● **ASSIGNMENT**: Only an exact copy of the entries, stripped of pictures, will serve as the answer.

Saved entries
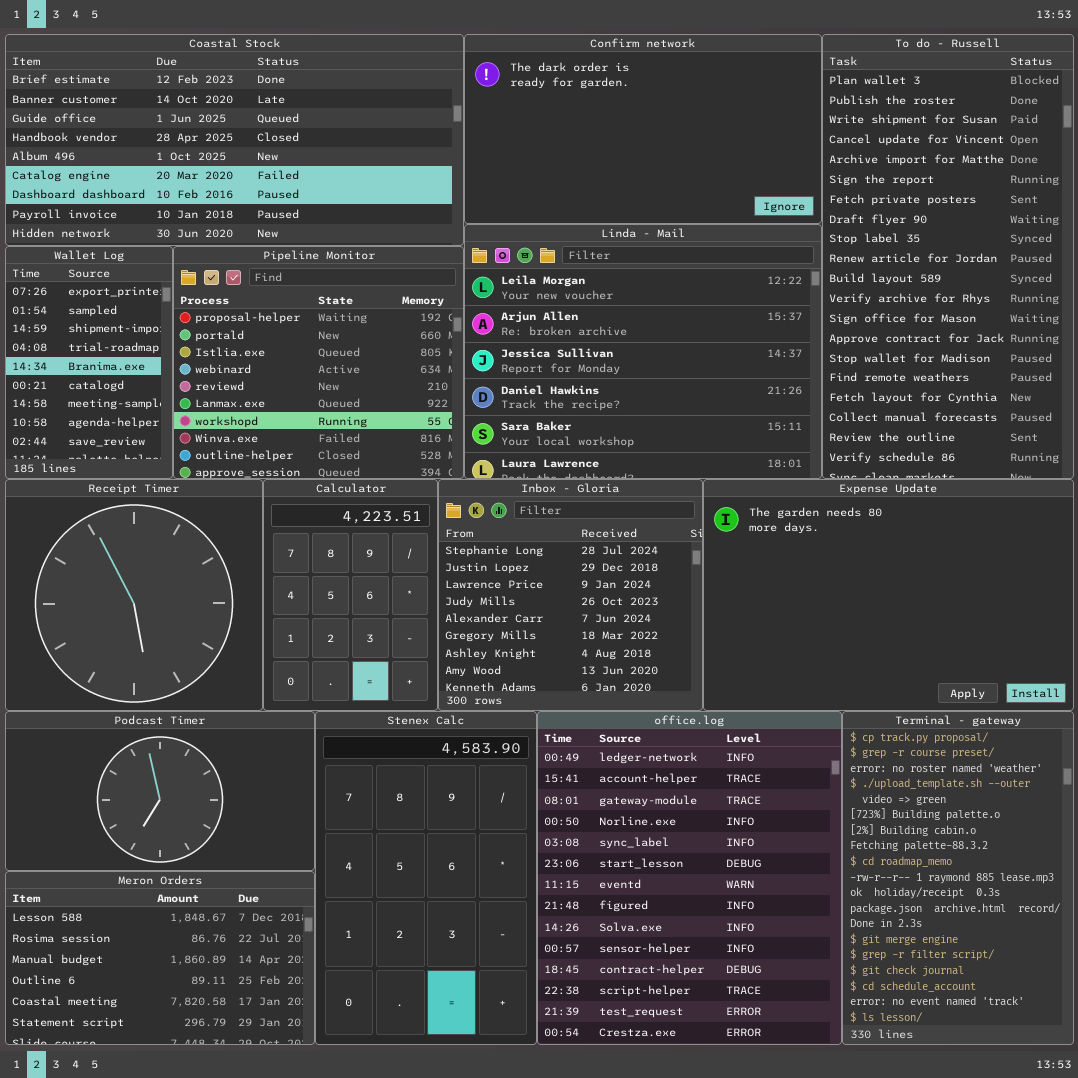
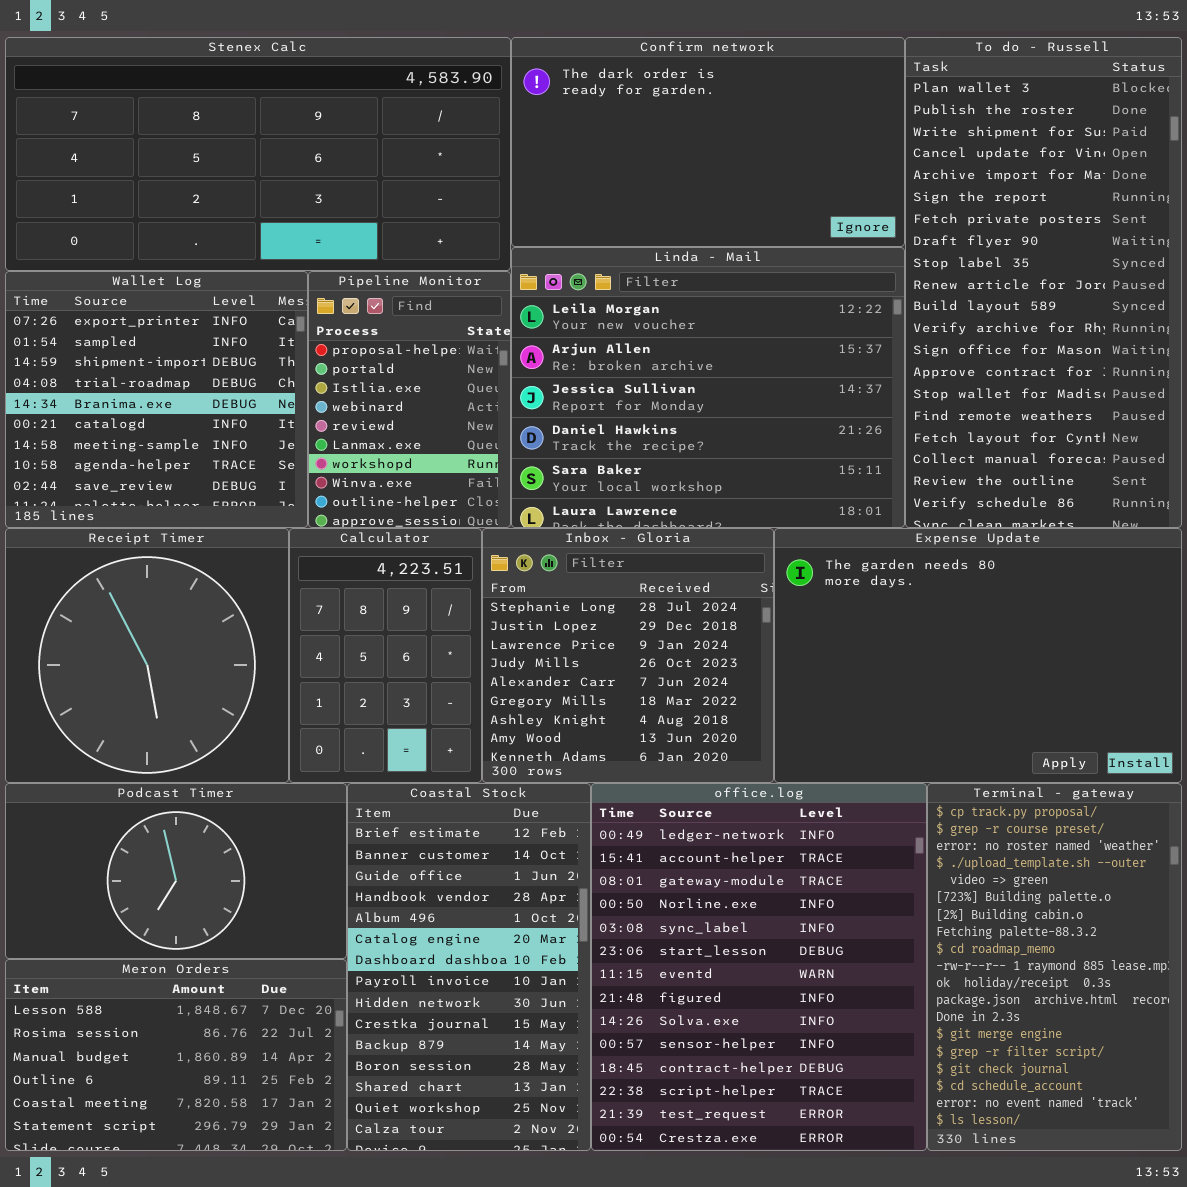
Coastal Stock: [5,34,464,246] -> [347,783,591,1151], moved, resized
Wallet Log: [5,246,173,479] -> [5,271,308,528], resized
Pipeline Monitor: [173,246,464,479] -> [308,271,511,528], resized
Stenex Calc: [315,711,537,1045] -> [5,37,511,271], moved, resized

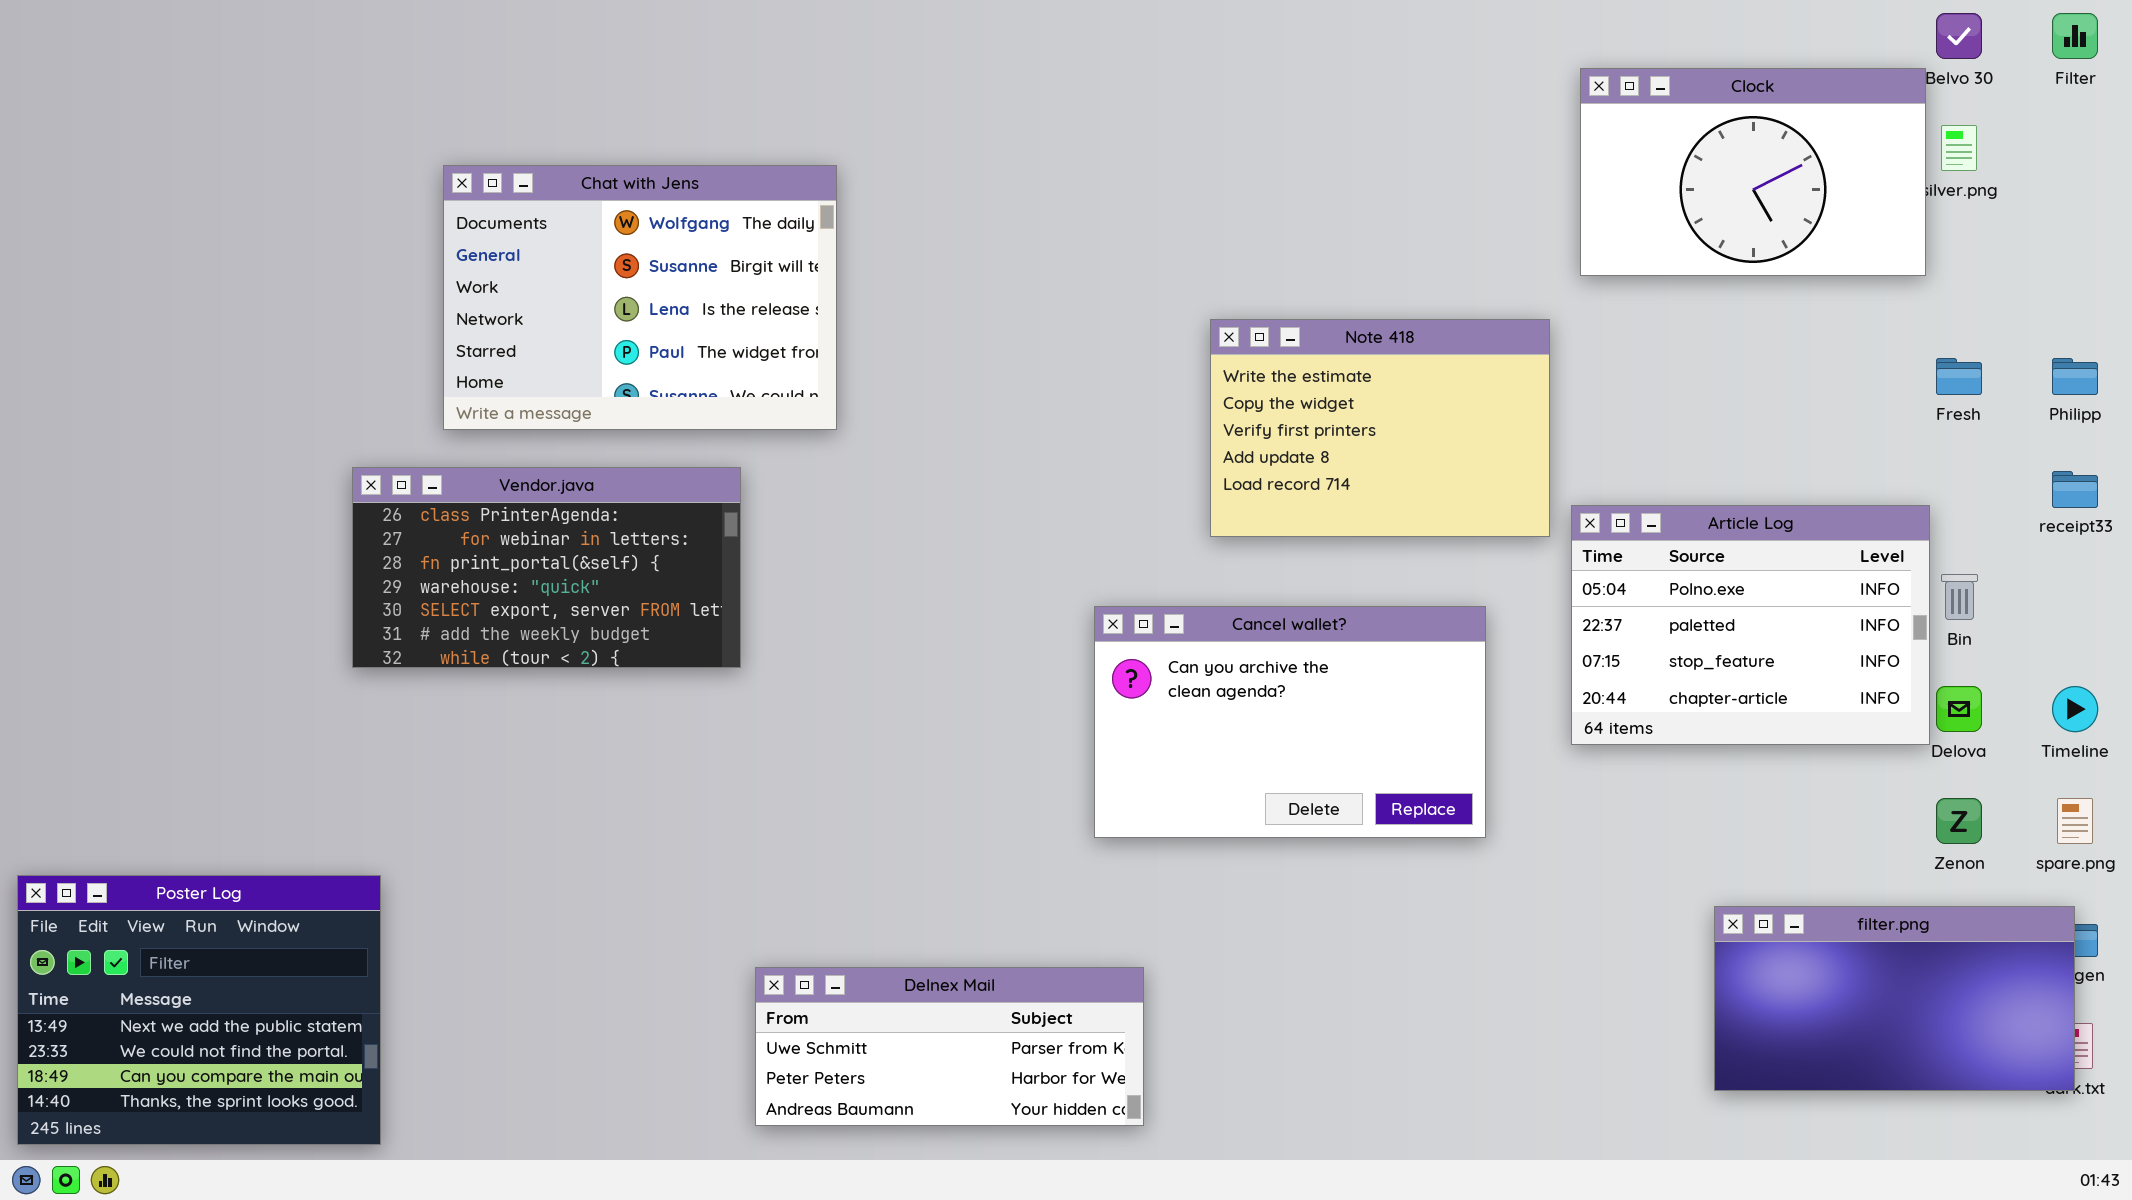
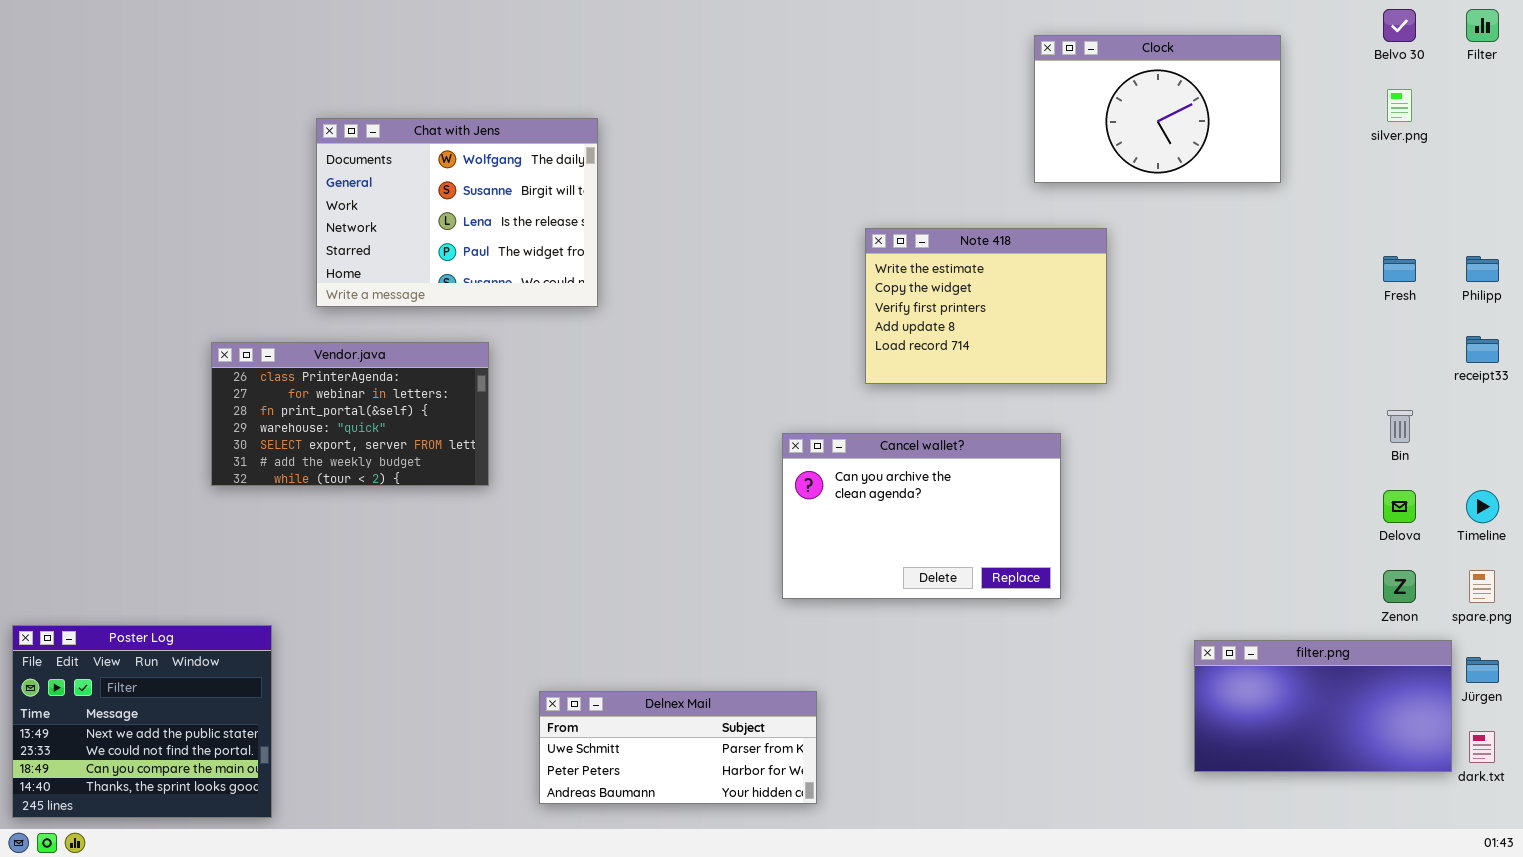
Clock: [1580,68,1926,276] -> [1034,35,1281,183], moved
Vendor.java: [352,467,741,668] -> [211,342,489,486], moved
Article Log: [1571,505,1930,745] -> none, closed
filter.png: [1714,906,2075,1091] -> [1194,640,1452,772], moved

● **WRITTEN SOLUTION**:
Coastal Stock: [5,34,464,246] -> [347,783,591,1151], moved, resized
Wallet Log: [5,246,173,479] -> [5,271,308,528], resized
Pipeline Monitor: [173,246,464,479] -> [308,271,511,528], resized
Stenex Calc: [315,711,537,1045] -> [5,37,511,271], moved, resized

Clock: [1580,68,1926,276] -> [1034,35,1281,183], moved
Vendor.java: [352,467,741,668] -> [211,342,489,486], moved
Article Log: [1571,505,1930,745] -> none, closed
filter.png: [1714,906,2075,1091] -> [1194,640,1452,772], moved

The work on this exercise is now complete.